> **Object displacement listings**:
- Opening Delimiter -

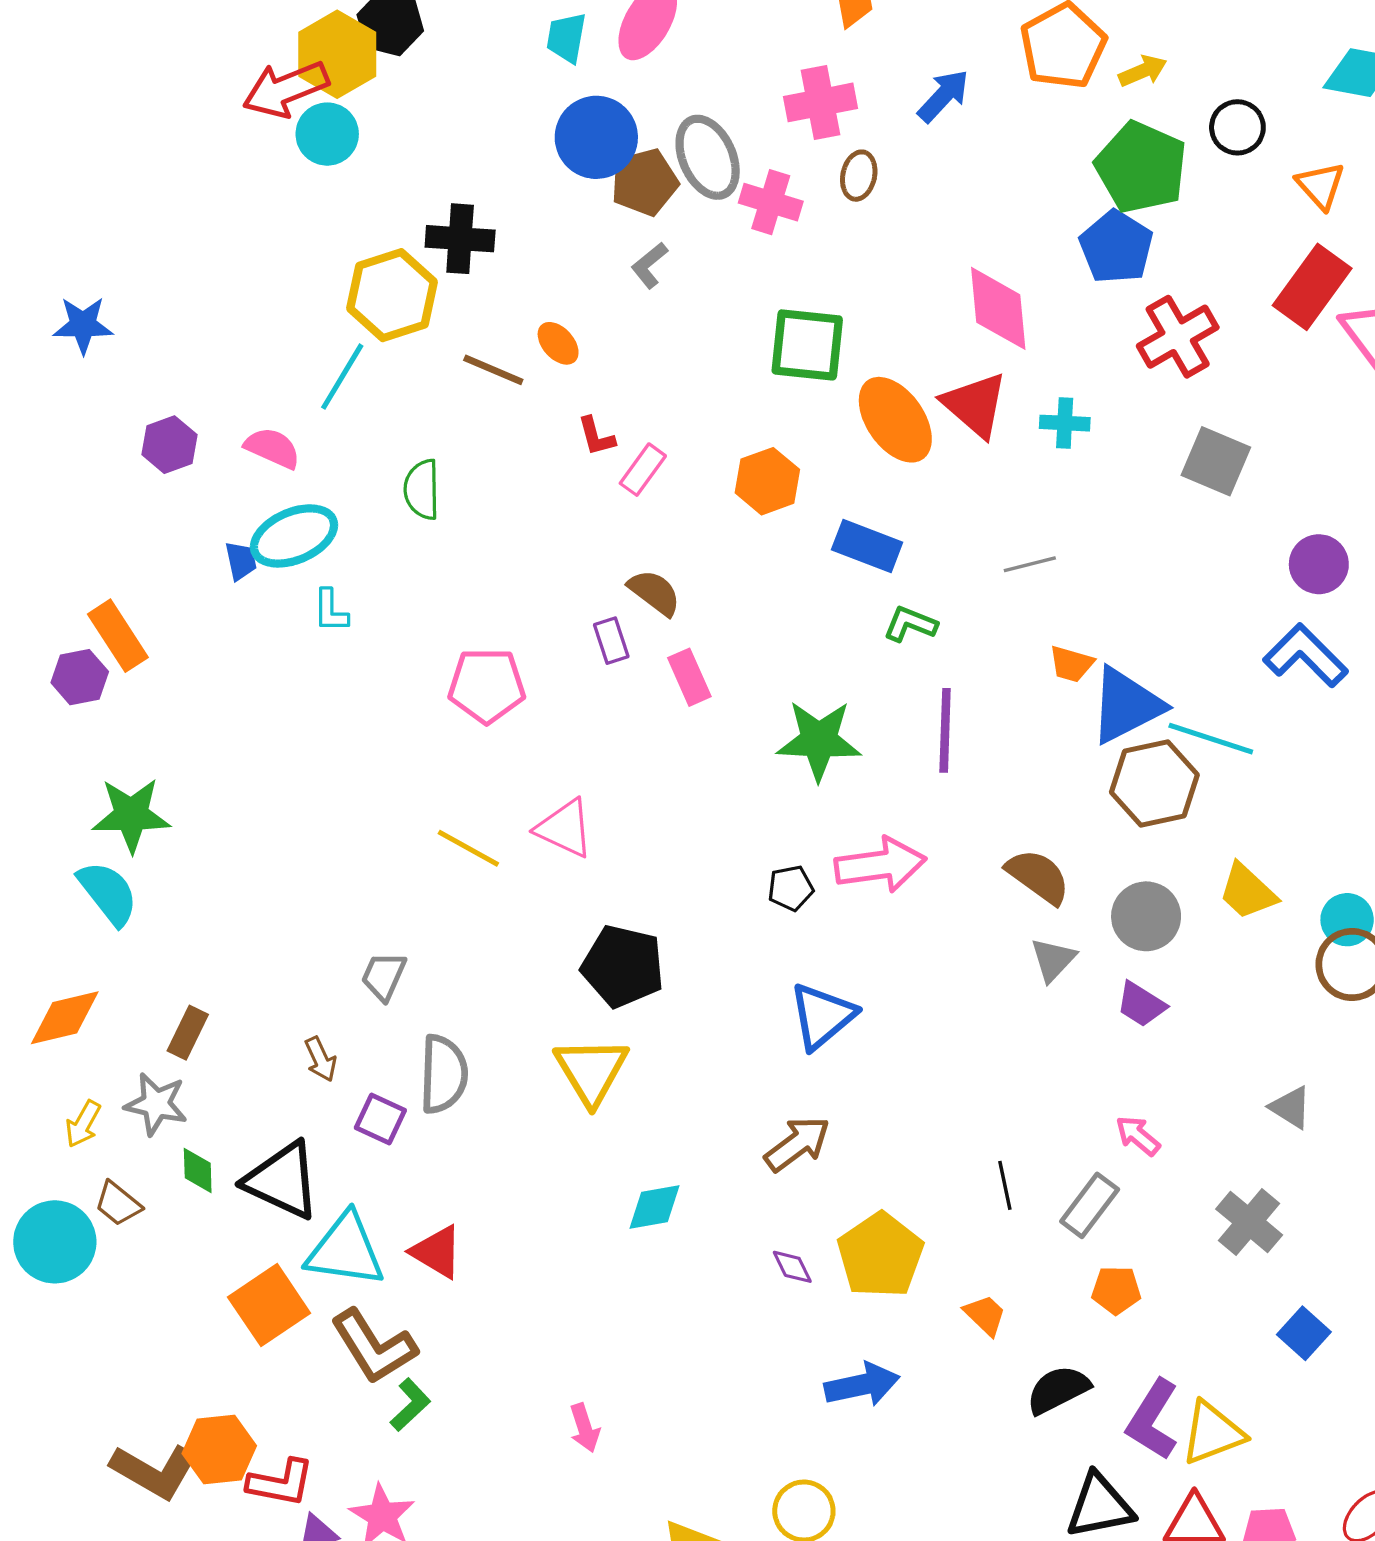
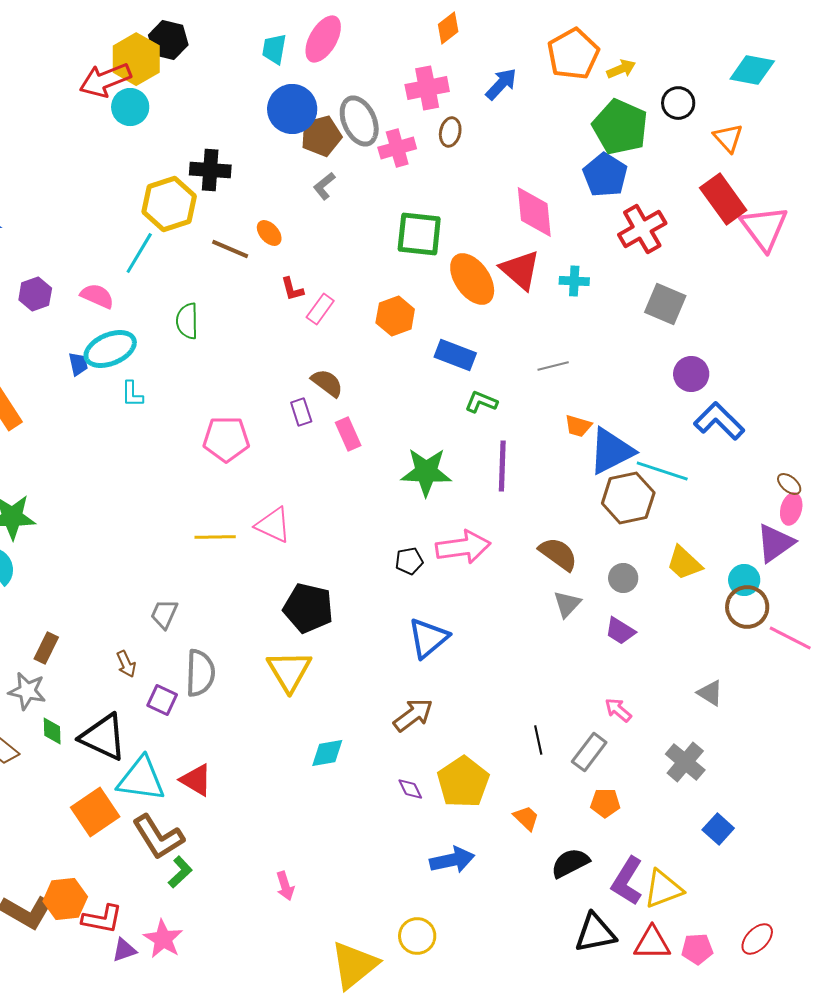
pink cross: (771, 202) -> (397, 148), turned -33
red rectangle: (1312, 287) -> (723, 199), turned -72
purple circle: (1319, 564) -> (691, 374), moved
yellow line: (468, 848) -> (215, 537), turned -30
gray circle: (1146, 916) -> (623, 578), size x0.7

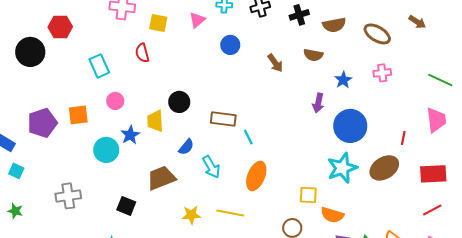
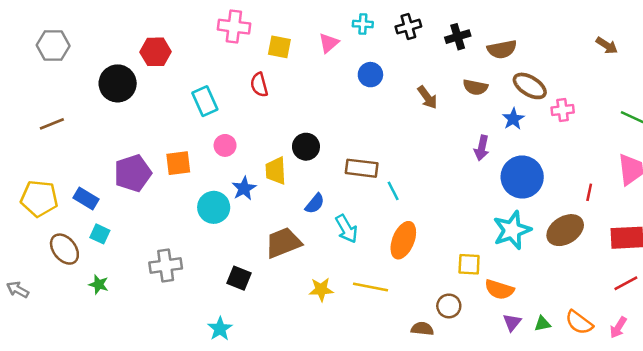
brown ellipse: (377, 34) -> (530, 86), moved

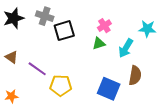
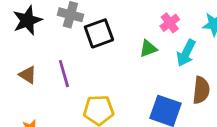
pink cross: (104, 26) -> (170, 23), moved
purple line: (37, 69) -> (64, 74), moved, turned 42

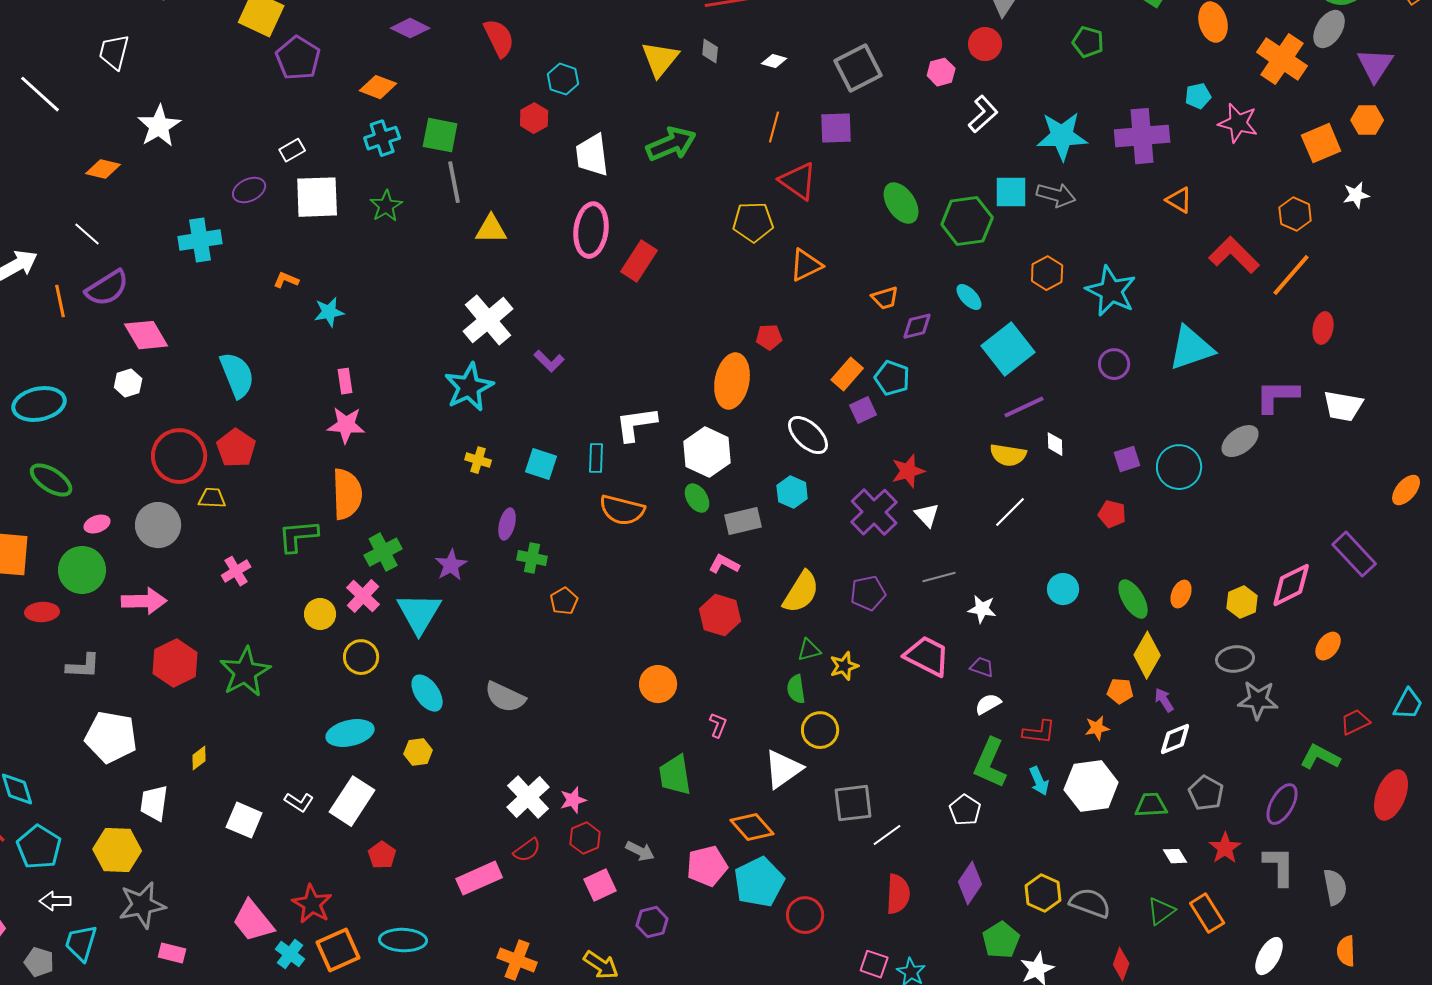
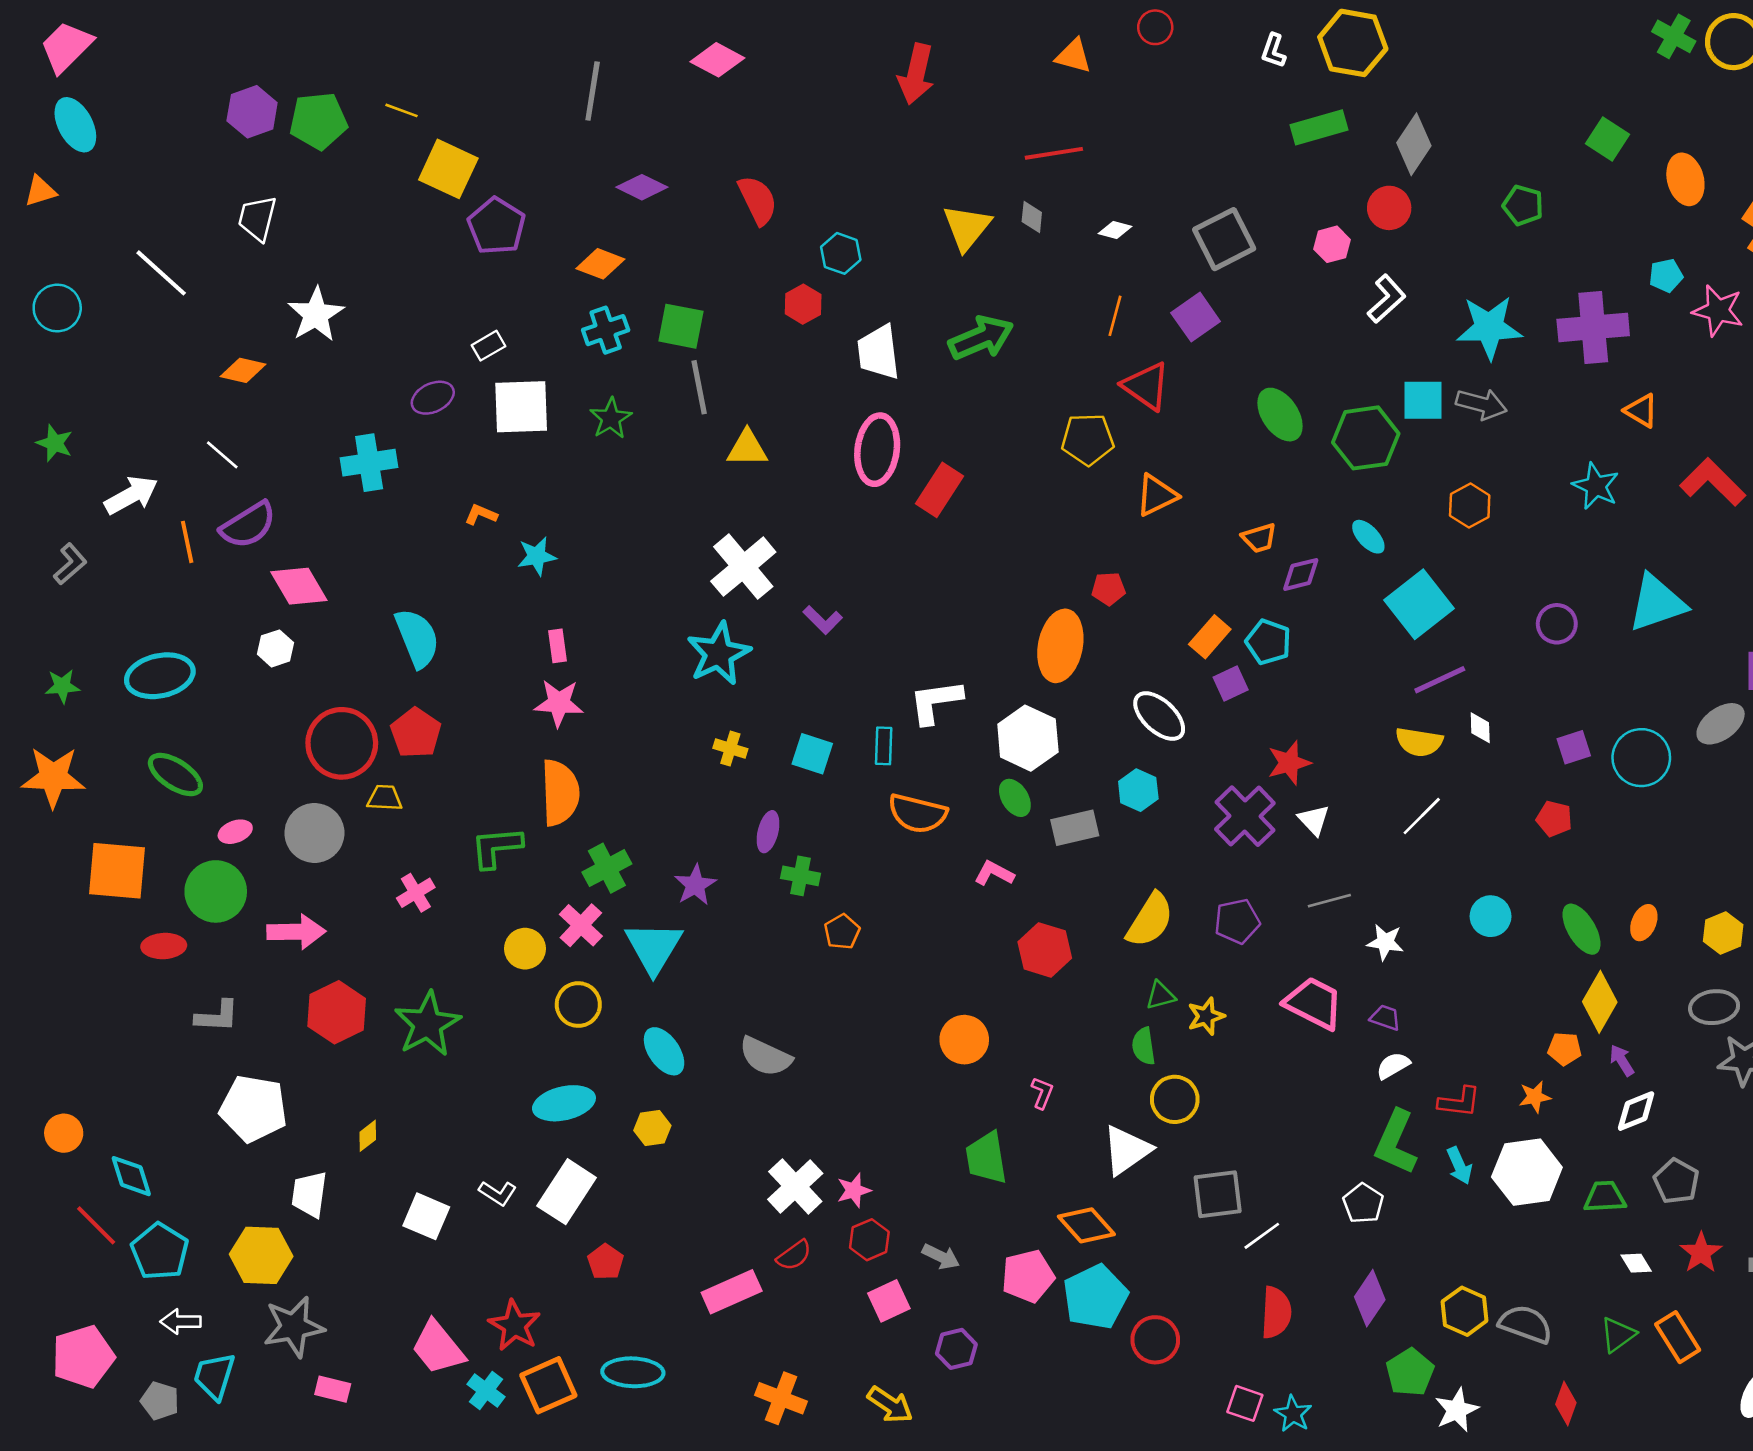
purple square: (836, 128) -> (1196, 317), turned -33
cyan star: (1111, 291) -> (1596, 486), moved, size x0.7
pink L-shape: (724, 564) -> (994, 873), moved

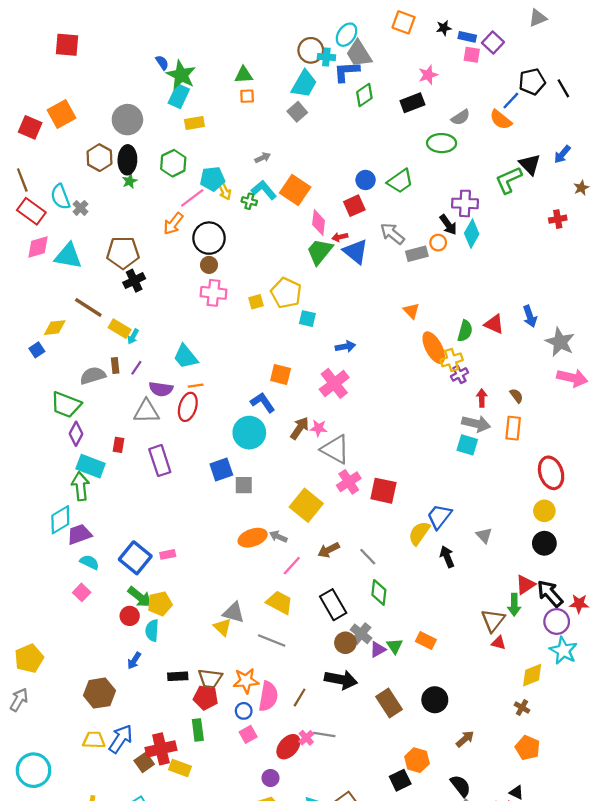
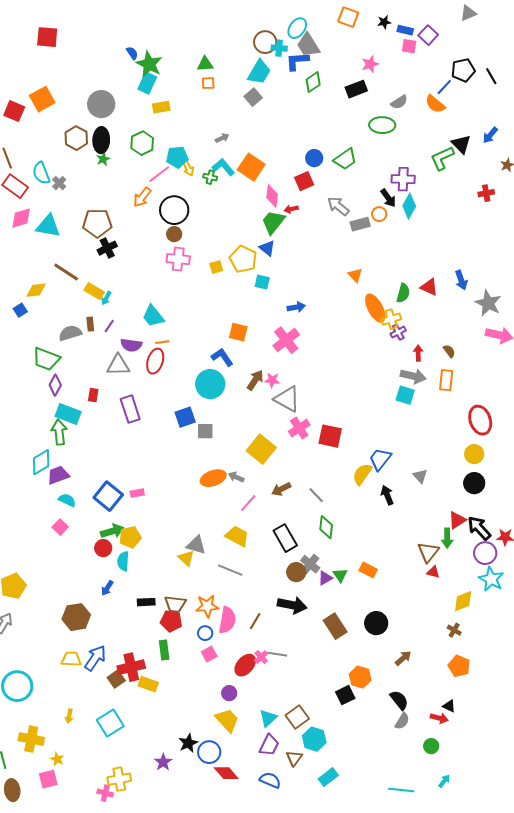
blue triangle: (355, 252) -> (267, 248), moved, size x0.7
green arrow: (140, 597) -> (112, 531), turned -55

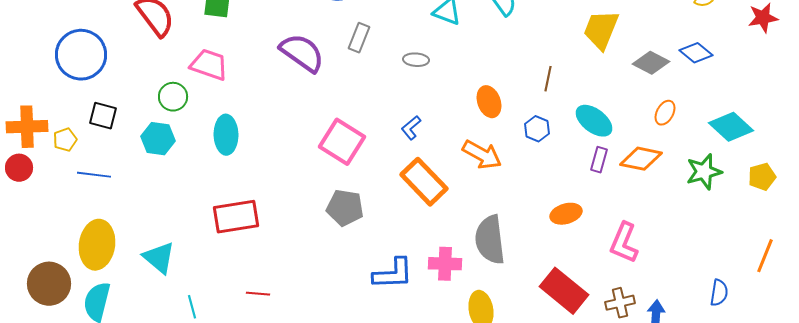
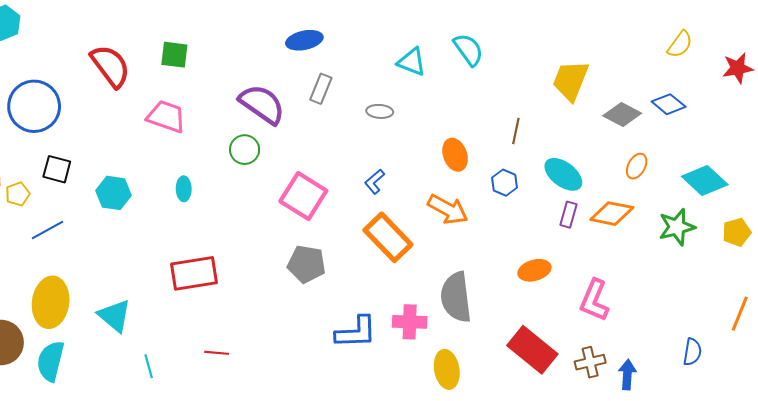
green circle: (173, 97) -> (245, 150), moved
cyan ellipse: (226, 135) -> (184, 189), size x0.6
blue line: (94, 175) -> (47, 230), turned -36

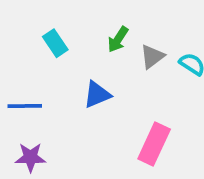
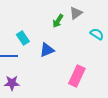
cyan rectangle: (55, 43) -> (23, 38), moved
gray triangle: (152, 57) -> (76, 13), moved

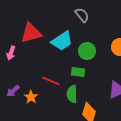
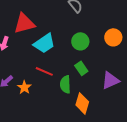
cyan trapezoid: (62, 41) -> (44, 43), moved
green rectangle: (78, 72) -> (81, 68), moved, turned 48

- Closing Delimiter -

> **WHAT IS NEEDED**:
Output exactly the lines from the one that has "brown ellipse: (377, 34) -> (530, 86), moved" through the end of the data. Do not include pictures.

> **WRITTEN RESPONSE**:
brown ellipse: (377, 34) -> (530, 86), moved

pink cross: (104, 26) -> (170, 23), moved
purple line: (37, 69) -> (64, 74), moved, turned 42

purple square: (836, 128) -> (1196, 317), turned -33
cyan star: (1111, 291) -> (1596, 486), moved, size x0.7
pink L-shape: (724, 564) -> (994, 873), moved

blue triangle: (355, 252) -> (267, 248), moved, size x0.7
green arrow: (140, 597) -> (112, 531), turned -55

green circle: (173, 97) -> (245, 150), moved
cyan ellipse: (226, 135) -> (184, 189), size x0.6
blue line: (94, 175) -> (47, 230), turned -36

cyan rectangle: (55, 43) -> (23, 38), moved
gray triangle: (152, 57) -> (76, 13), moved

cyan trapezoid: (62, 41) -> (44, 43), moved
green rectangle: (78, 72) -> (81, 68), moved, turned 48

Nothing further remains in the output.